- WHAT IS NEEDED -
Please retype the records below exactly, from the first line down to and including the line with "cyan cone E7 level 2 -> cyan tile E7 level 2".

══ MATERIAL PROVIDED

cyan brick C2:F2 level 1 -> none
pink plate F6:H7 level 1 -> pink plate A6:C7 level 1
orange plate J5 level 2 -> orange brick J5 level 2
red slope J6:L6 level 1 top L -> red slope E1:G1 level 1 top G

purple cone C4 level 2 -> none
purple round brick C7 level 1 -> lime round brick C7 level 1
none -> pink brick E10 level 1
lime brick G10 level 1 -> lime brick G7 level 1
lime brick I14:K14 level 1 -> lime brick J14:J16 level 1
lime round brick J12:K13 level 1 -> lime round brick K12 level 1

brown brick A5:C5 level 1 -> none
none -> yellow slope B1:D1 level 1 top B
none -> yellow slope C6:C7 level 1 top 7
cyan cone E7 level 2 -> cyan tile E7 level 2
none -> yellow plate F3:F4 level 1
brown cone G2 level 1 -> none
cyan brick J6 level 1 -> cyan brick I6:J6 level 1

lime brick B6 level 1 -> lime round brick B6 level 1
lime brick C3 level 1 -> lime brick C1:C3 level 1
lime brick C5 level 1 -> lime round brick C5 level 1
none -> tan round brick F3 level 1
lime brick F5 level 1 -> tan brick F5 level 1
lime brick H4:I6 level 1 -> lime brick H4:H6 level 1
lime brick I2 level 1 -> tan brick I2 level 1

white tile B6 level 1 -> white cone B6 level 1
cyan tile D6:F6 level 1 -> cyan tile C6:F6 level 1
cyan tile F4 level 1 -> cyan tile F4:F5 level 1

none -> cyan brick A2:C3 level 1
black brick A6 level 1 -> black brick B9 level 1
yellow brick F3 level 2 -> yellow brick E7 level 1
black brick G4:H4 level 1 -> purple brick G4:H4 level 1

════

- SOLVED PROBLEM -
cyan brick C2:F2 level 1 -> none
pink plate F6:H7 level 1 -> pink plate A6:C7 level 1
orange plate J5 level 2 -> orange brick J5 level 2
red slope J6:L6 level 1 top L -> red slope E1:G1 level 1 top G

purple cone C4 level 2 -> none
purple round brick C7 level 1 -> lime round brick C7 level 1
none -> pink brick E10 level 1
lime brick G10 level 1 -> lime brick G7 level 1
lime brick I14:K14 level 1 -> lime brick J14:J16 level 1
lime round brick J12:K13 level 1 -> lime round brick K12 level 1

brown brick A5:C5 level 1 -> none
none -> yellow slope B1:D1 level 1 top B
none -> yellow slope C6:C7 level 1 top 7
cyan cone E7 level 2 -> cyan tile E7 level 2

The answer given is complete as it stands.